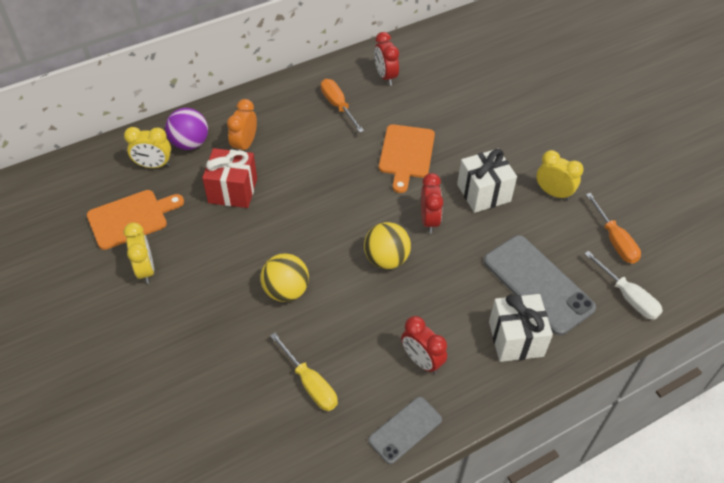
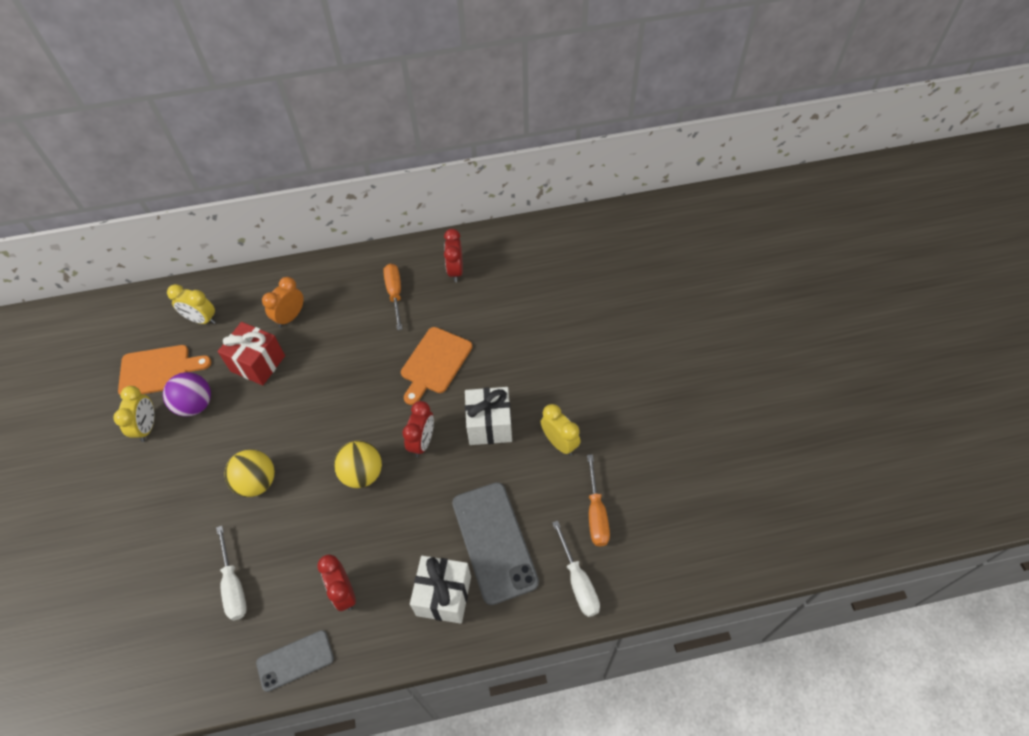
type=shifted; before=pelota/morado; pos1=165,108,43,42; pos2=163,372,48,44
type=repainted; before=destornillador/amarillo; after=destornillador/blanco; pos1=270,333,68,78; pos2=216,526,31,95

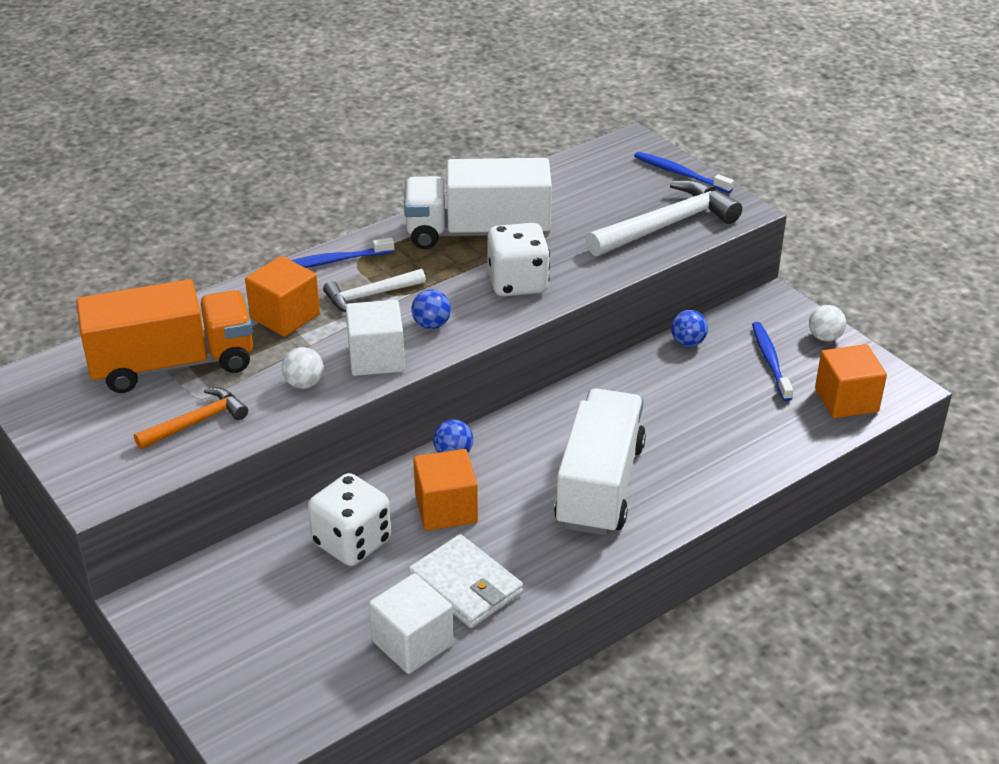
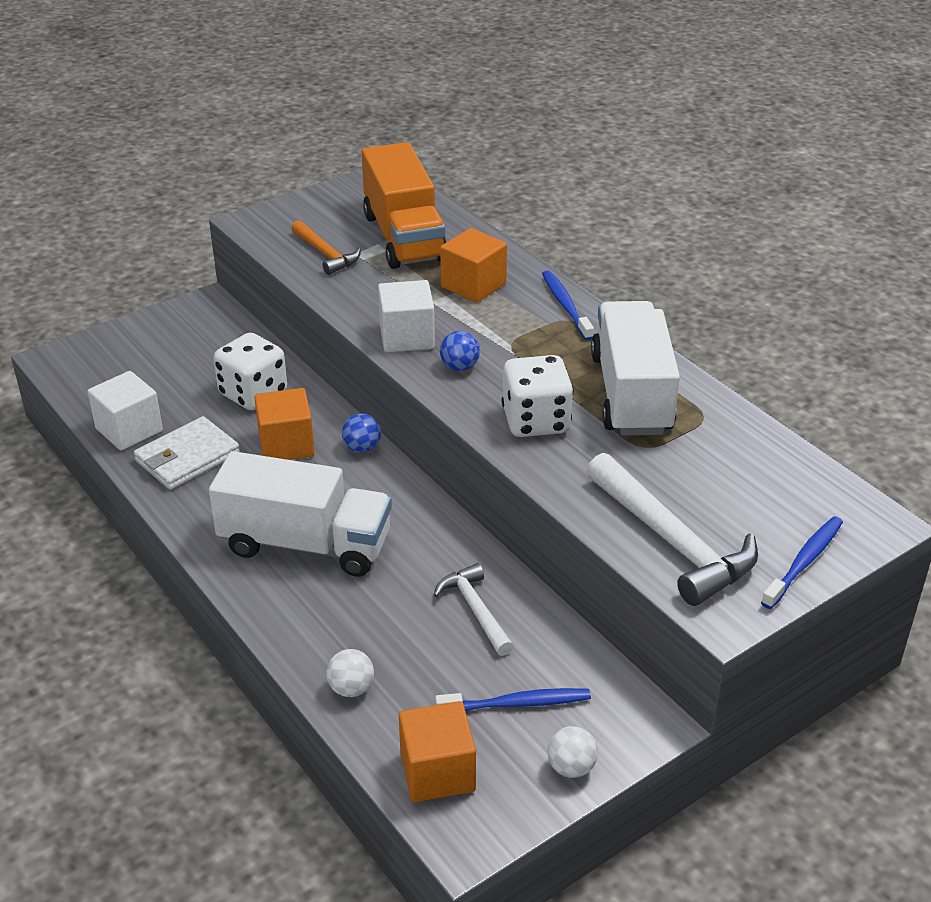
type=gone; before=pelota/azul; pos1=671,310,37,37
type=shifted; before=pelota/blanco; pos1=282,347,42,42; pos2=326,649,48,48
type=shifted; before=martillo/blanco; pos1=323,269,103,43; pos2=434,563,80,93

[YOUR OBJECTIVE] An exact transcript of the listing is needed, free of pictures.

[RESPONSE BOX]
type=shifted; before=pelota/morado; pos1=165,108,43,42; pos2=163,372,48,44
type=repainted; before=destornillador/amarillo; after=destornillador/blanco; pos1=270,333,68,78; pos2=216,526,31,95

type=gone; before=pelota/azul; pos1=671,310,37,37
type=shifted; before=pelota/blanco; pos1=282,347,42,42; pos2=326,649,48,48
type=shifted; before=martillo/blanco; pos1=323,269,103,43; pos2=434,563,80,93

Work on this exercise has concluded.